_Problem_
Leave the pictures out and give every entry again exactly.

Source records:
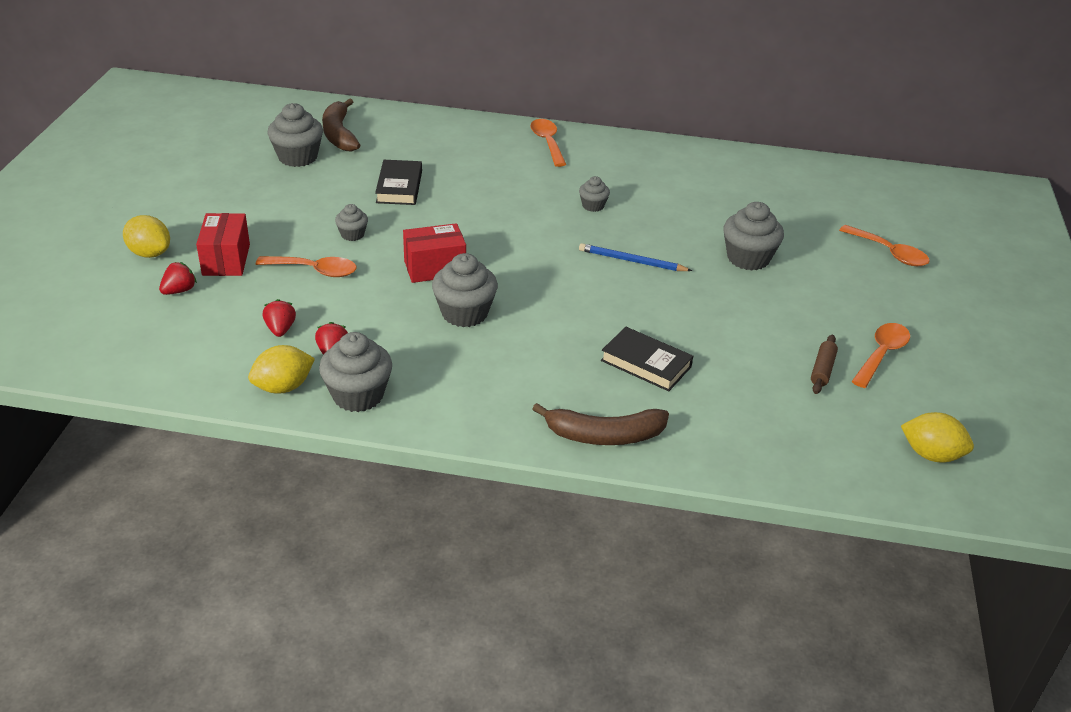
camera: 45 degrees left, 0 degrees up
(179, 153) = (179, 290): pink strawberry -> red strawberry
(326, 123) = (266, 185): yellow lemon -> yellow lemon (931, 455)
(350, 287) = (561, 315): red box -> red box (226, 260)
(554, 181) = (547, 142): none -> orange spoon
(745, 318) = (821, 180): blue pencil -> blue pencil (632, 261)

_Solution to this problem_
camera: 45 degrees left, 0 degrees up
(179, 153) = (179, 290): pink strawberry -> red strawberry
(326, 123) = (266, 185): yellow lemon -> yellow lemon (931, 455)
(350, 287) = (561, 315): red box -> red box (226, 260)
(554, 181) = (547, 142): none -> orange spoon
(745, 318) = (821, 180): blue pencil -> blue pencil (632, 261)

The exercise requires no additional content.